** Supplied material follows **
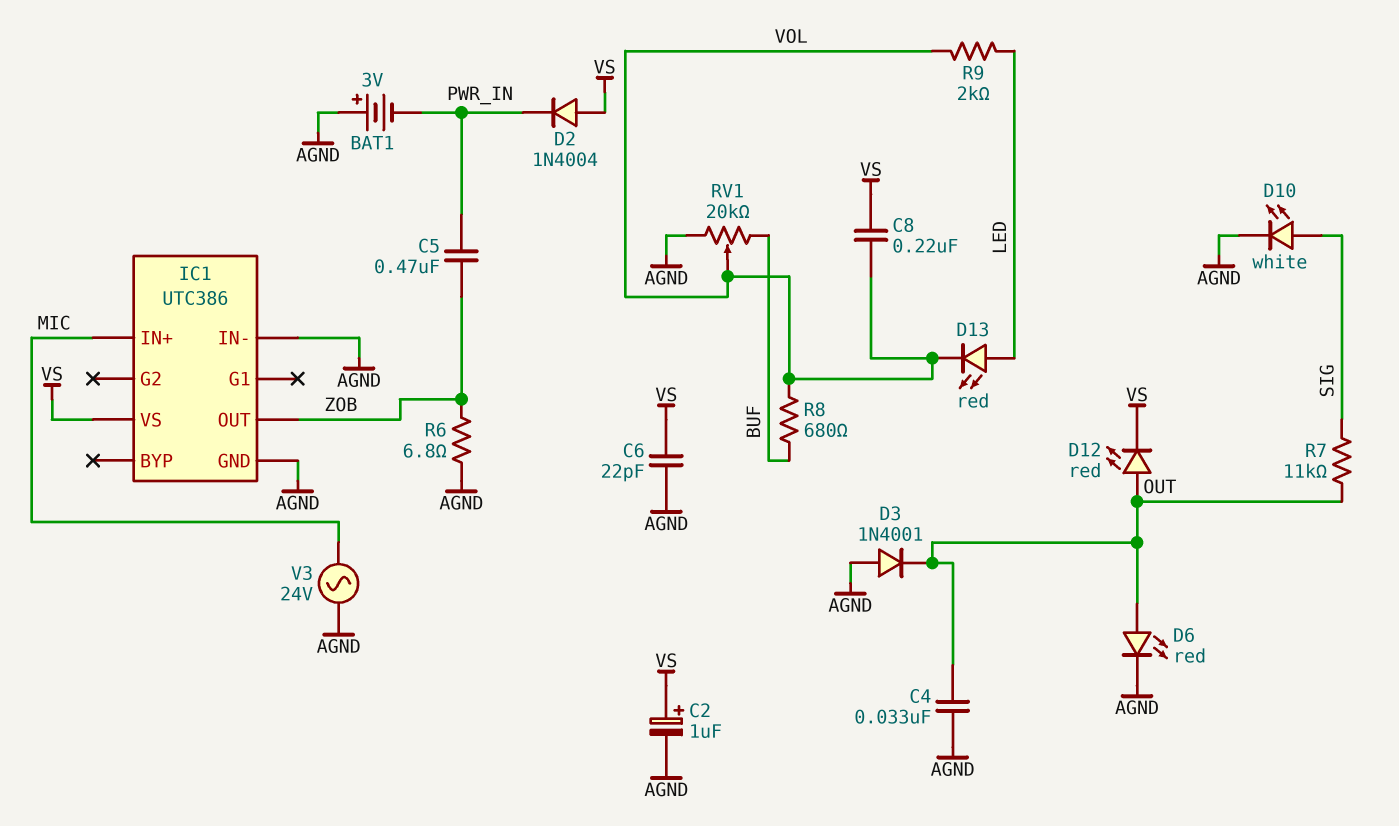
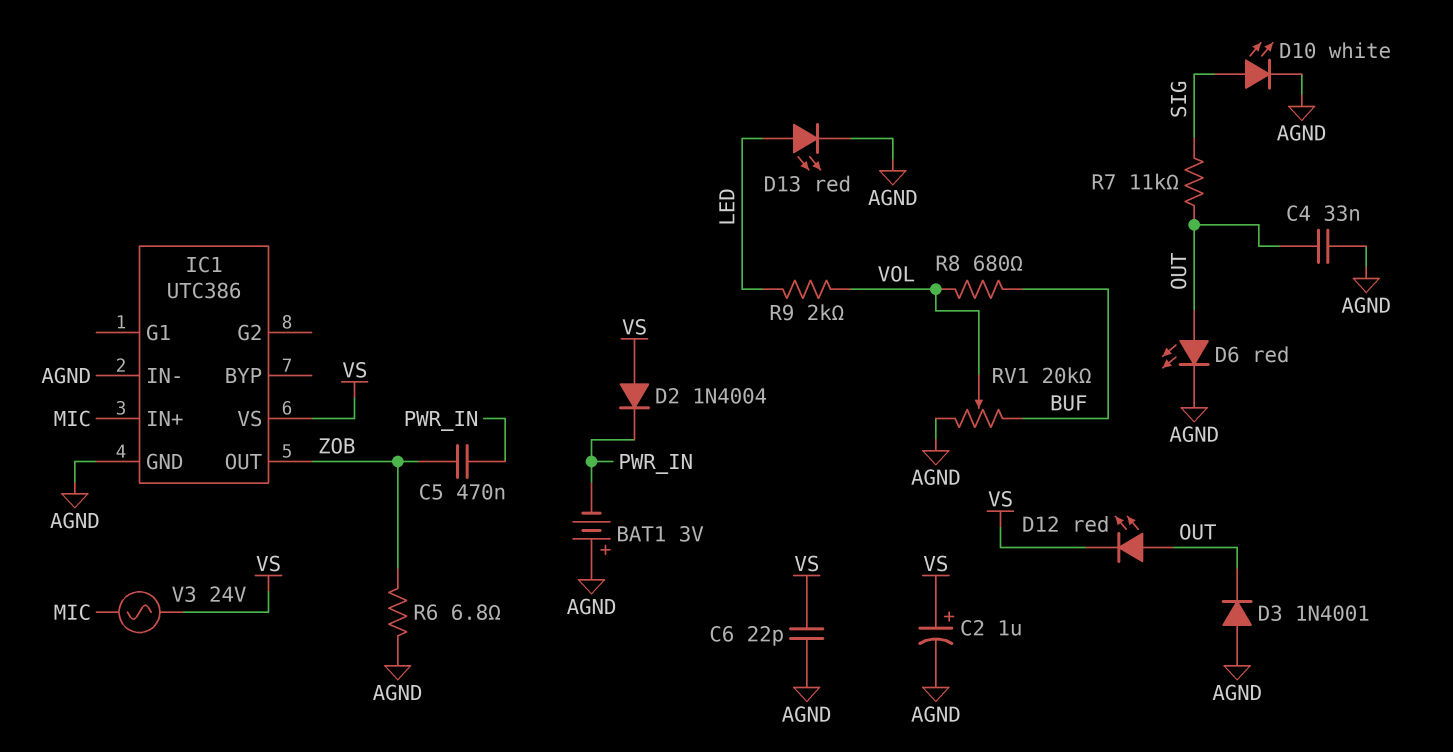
C8: 220nF (VOL, VS) -> none
D13: LED red (A LED, K VOL) -> LED red (A LED, K AGND)
V3: AC 24V (AGND, MIC) -> AC 24V (MIC, VS)

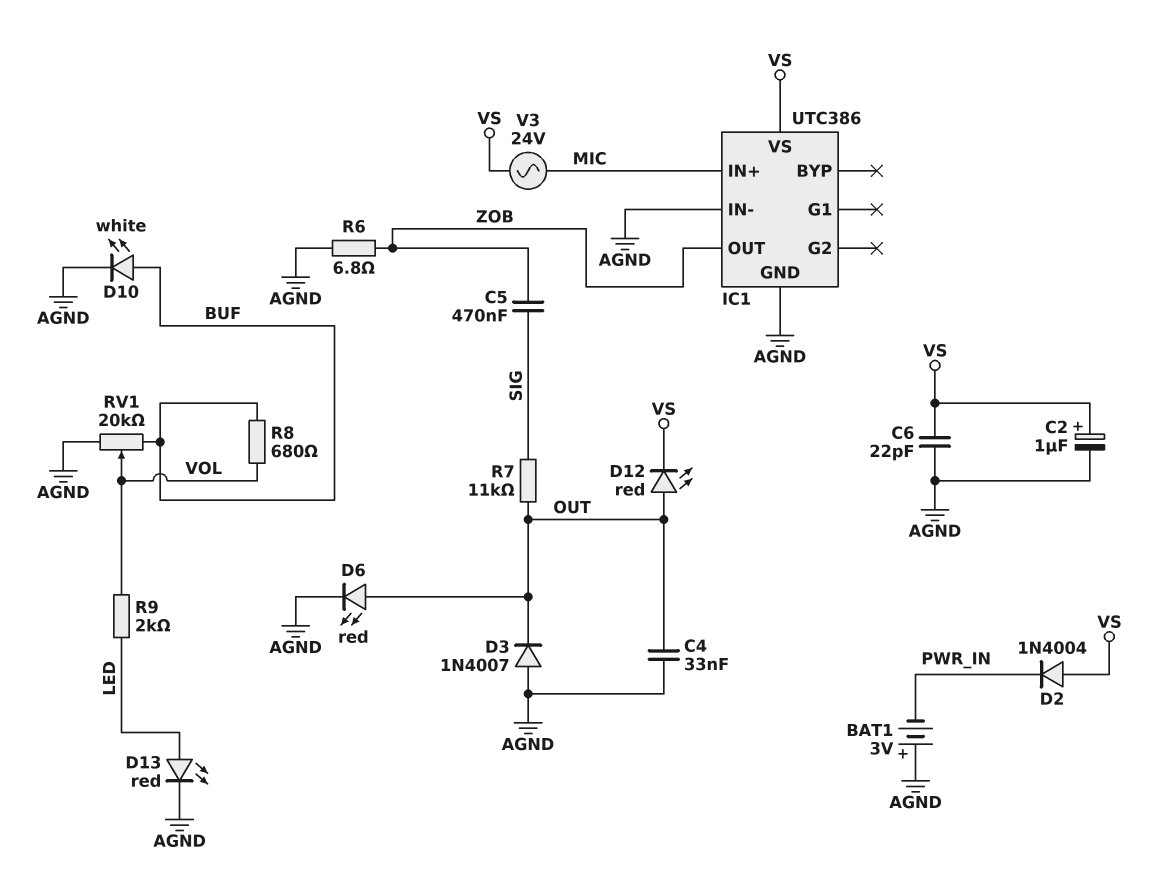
C5: 470nF (PWR_IN, ZOB) -> 470nF (SIG, ZOB)
D3: diode 1N4001 (A AGND, K OUT) -> diode 1N4007 (A AGND, K OUT)
D10: LED white (A SIG, K AGND) -> LED white (A BUF, K AGND)

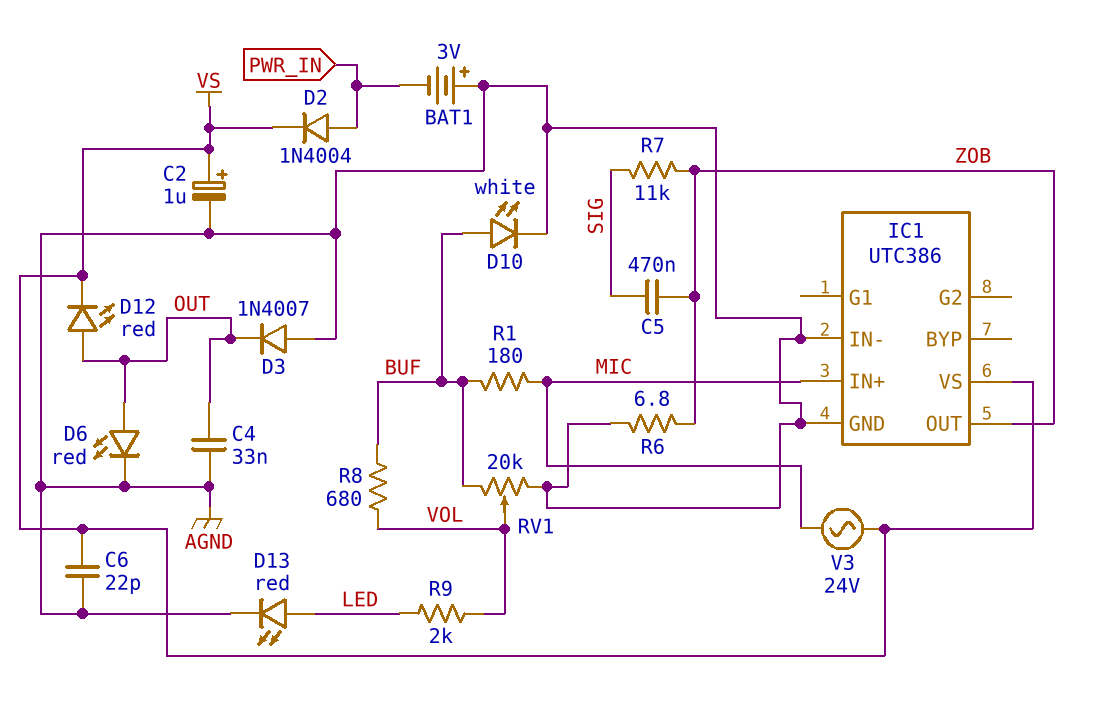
D2: diode 1N4004 (A VS, K PWR_IN) -> diode 1N4004 (A PWR_IN, K VS)
R1: none -> 180 (BUF, MIC)
R7: 11k (OUT, SIG) -> 11k (SIG, ZOB)

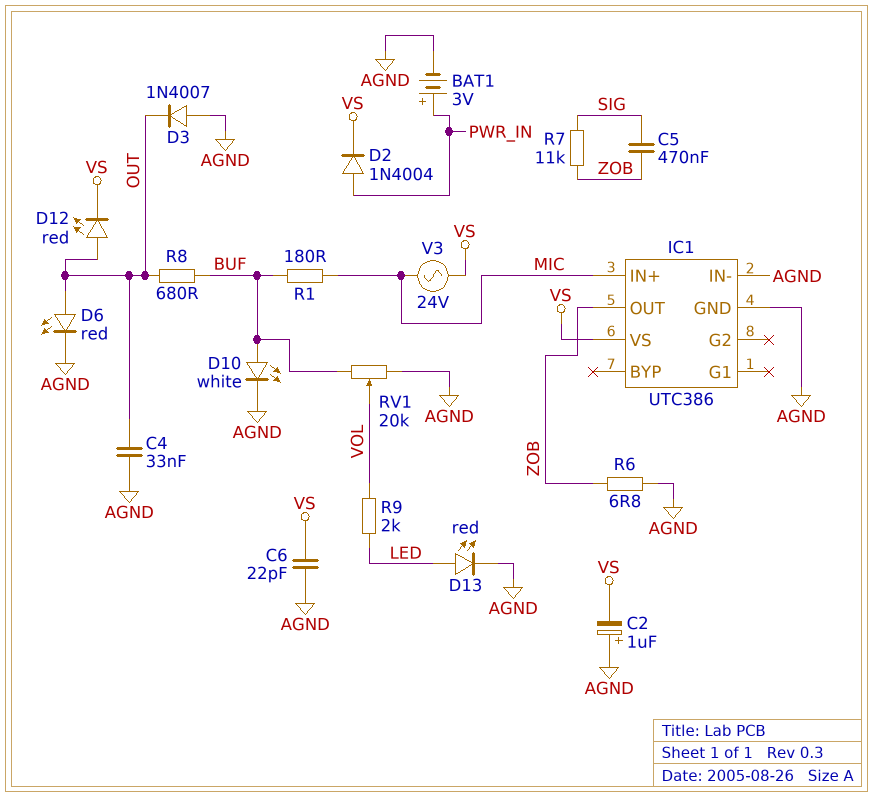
BAT1: 3V (plus AGND, minus PWR_IN) -> 3V (plus PWR_IN, minus AGND)
C2: 1uF (plus VS, minus AGND) -> 1uF (plus AGND, minus VS)
R8: 680 (BUF, VOL) -> 680 (BUF, OUT)

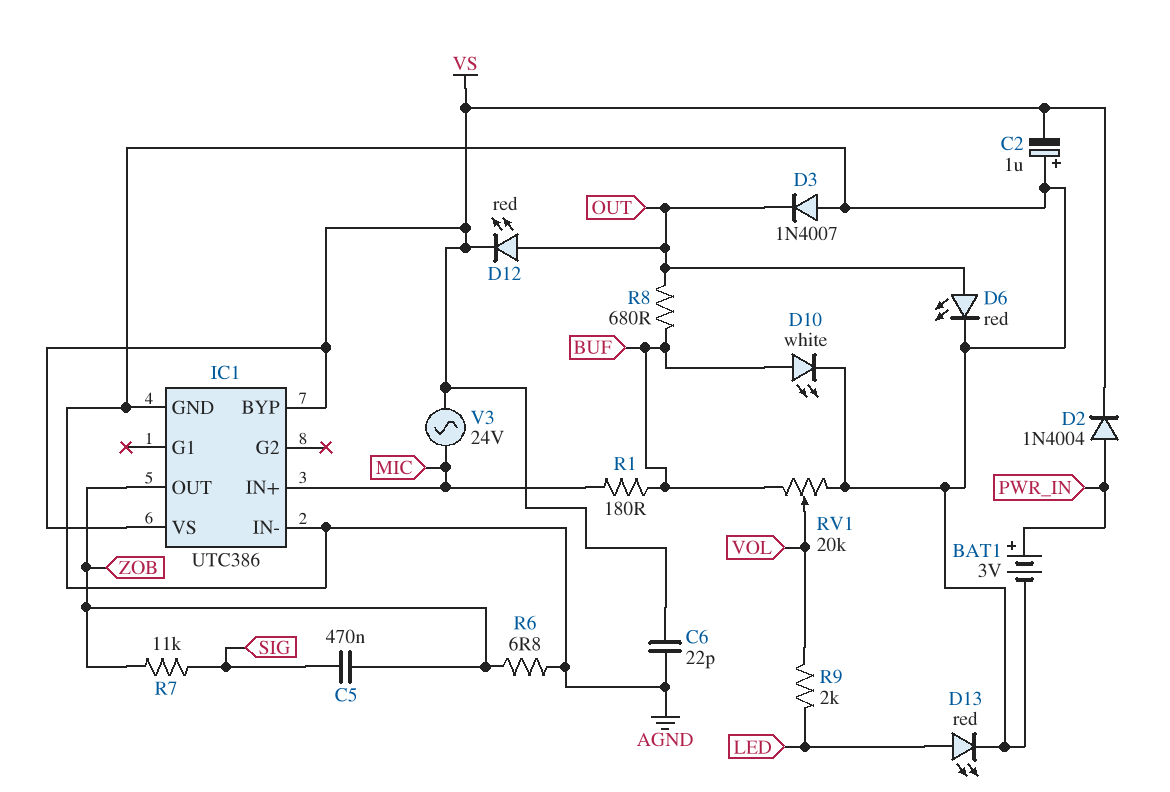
C4: 33nF (AGND, OUT) -> none
IC1 pin BYP: none -> VS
** End of Supplied material **
## Task to complete
Once the line holding "V3: AC 24V (AGND, MIC) -> AC 24V (MIC, VS)" is found, set it down along with every line after it through the end of the entries, exactly, leaving the pictures out.

## Exercise response
V3: AC 24V (AGND, MIC) -> AC 24V (MIC, VS)

C5: 470nF (PWR_IN, ZOB) -> 470nF (SIG, ZOB)
D3: diode 1N4001 (A AGND, K OUT) -> diode 1N4007 (A AGND, K OUT)
D10: LED white (A SIG, K AGND) -> LED white (A BUF, K AGND)

D2: diode 1N4004 (A VS, K PWR_IN) -> diode 1N4004 (A PWR_IN, K VS)
R1: none -> 180 (BUF, MIC)
R7: 11k (OUT, SIG) -> 11k (SIG, ZOB)

BAT1: 3V (plus AGND, minus PWR_IN) -> 3V (plus PWR_IN, minus AGND)
C2: 1uF (plus VS, minus AGND) -> 1uF (plus AGND, minus VS)
R8: 680 (BUF, VOL) -> 680 (BUF, OUT)

C4: 33nF (AGND, OUT) -> none
IC1 pin BYP: none -> VS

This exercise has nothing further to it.